*Work task*: Would you copy out the items below word for word, starting at the line that contains "on (479, 120)." and ending at the line that contains "The height and width of the screenshot is (540, 960). In"?

*Input*:
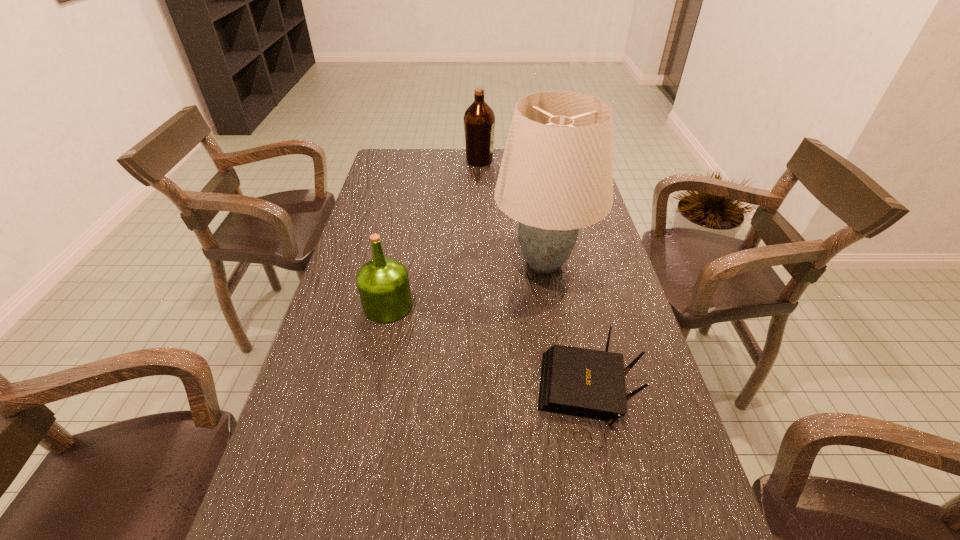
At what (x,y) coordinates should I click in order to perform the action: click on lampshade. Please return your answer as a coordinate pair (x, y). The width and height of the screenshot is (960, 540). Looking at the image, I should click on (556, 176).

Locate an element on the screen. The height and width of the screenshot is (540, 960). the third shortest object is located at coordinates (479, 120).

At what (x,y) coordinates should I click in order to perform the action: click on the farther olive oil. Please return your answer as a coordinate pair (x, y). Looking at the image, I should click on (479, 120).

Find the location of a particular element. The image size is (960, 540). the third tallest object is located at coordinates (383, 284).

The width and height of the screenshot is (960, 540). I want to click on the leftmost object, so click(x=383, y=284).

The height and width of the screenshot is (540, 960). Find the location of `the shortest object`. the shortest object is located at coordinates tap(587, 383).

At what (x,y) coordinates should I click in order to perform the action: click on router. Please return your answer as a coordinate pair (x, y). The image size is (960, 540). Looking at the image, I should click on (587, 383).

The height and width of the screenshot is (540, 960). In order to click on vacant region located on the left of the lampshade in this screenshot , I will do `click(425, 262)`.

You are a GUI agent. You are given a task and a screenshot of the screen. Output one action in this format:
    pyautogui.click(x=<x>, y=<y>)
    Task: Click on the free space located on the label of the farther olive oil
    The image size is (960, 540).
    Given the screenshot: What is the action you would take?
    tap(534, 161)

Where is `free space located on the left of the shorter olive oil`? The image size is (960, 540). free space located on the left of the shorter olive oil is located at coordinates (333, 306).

* * *

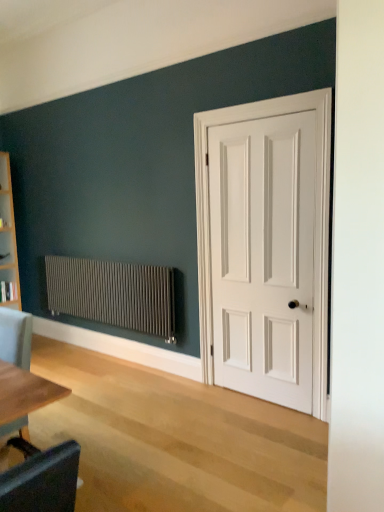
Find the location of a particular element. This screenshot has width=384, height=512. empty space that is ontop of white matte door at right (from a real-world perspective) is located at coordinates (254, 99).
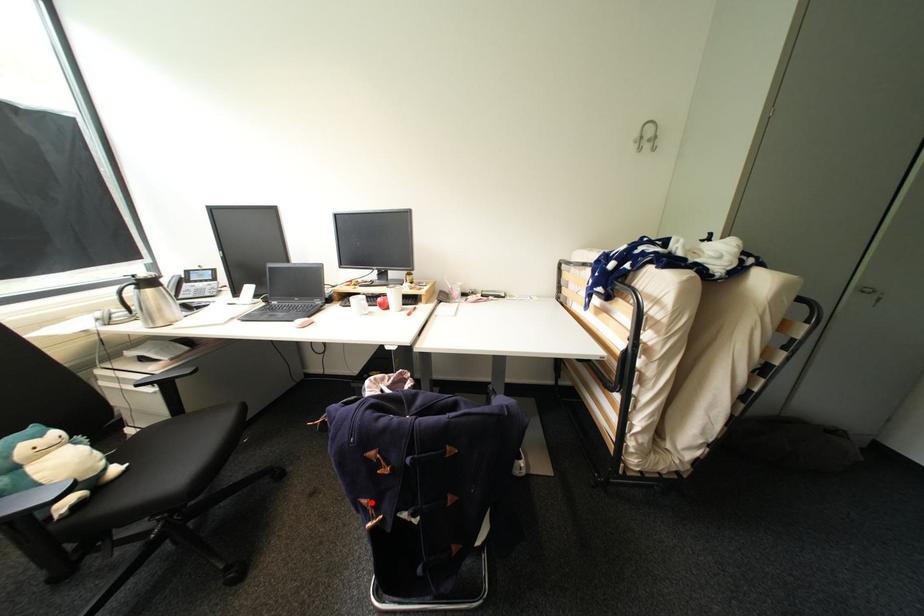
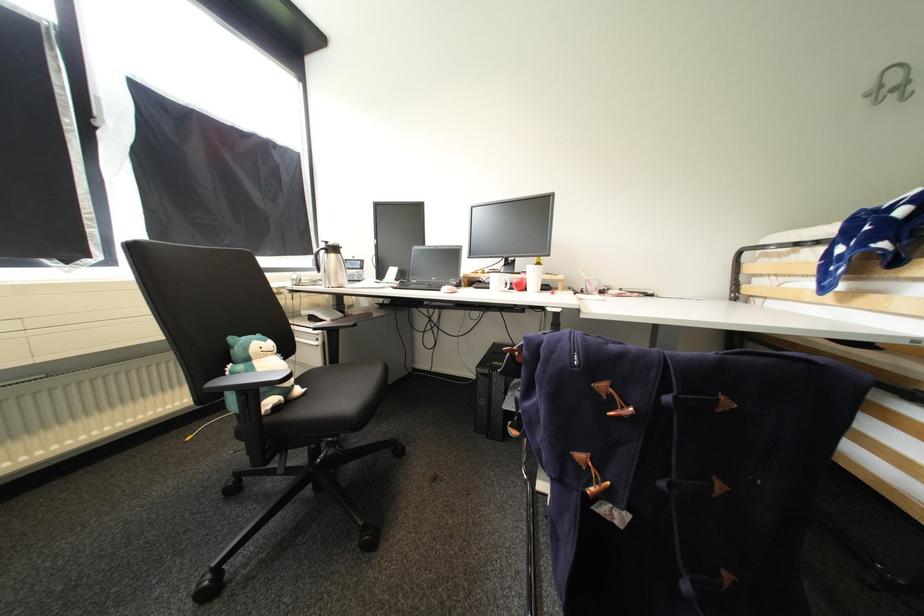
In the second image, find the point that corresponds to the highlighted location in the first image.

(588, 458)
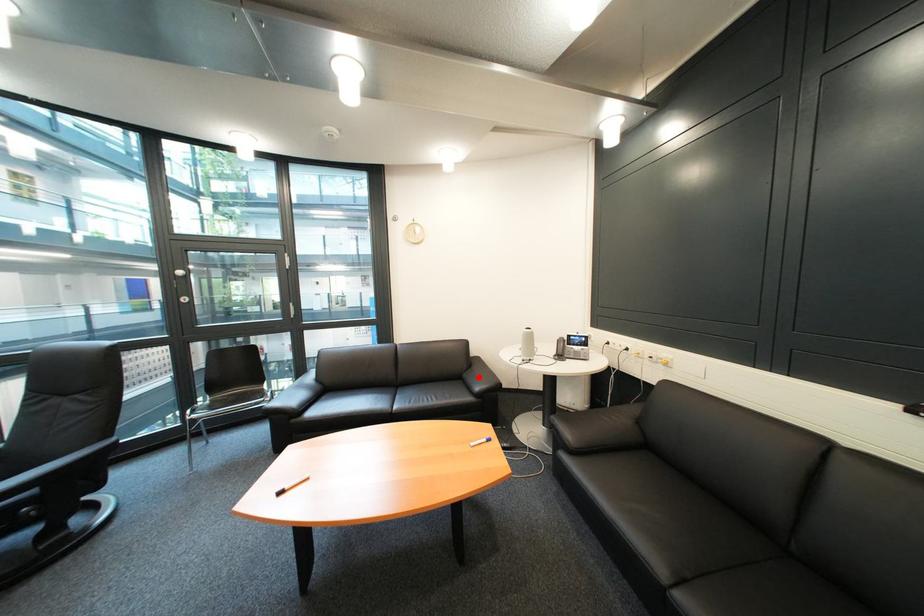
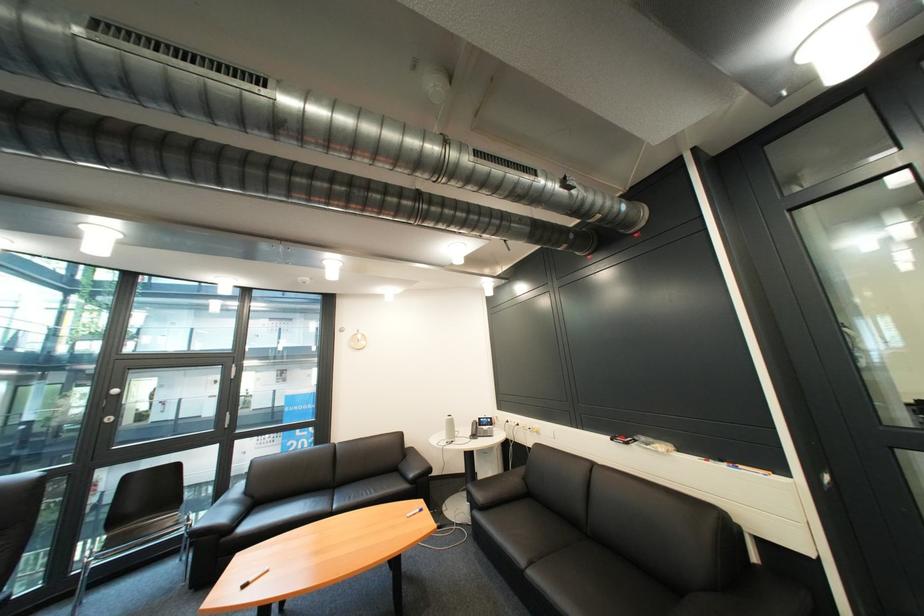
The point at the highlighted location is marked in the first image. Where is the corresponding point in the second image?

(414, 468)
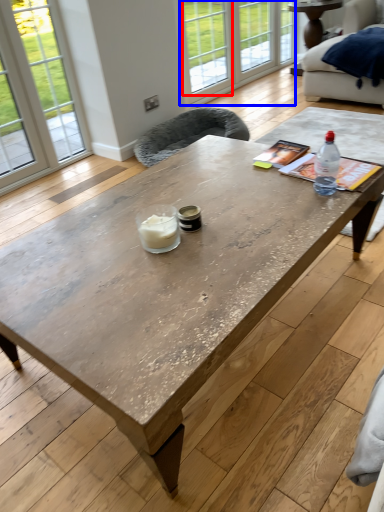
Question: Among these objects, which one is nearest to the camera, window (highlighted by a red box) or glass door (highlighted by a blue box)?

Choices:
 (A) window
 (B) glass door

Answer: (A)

*Solution for this task*:
At what (x,y) coordinates should I click in order to perform the action: click on the farther olive oil. Please return your answer as a coordinate pair (x, y). Looking at the image, I should click on (479, 120).

Find the location of a particular element. The image size is (960, 540). the third tallest object is located at coordinates (383, 284).

The width and height of the screenshot is (960, 540). I want to click on the leftmost object, so click(x=383, y=284).

The height and width of the screenshot is (540, 960). Find the location of `the shortest object`. the shortest object is located at coordinates tap(587, 383).

At what (x,y) coordinates should I click in order to perform the action: click on router. Please return your answer as a coordinate pair (x, y). The image size is (960, 540). Looking at the image, I should click on (587, 383).

The height and width of the screenshot is (540, 960). In order to click on vacant region located on the left of the lampshade in this screenshot , I will do `click(425, 262)`.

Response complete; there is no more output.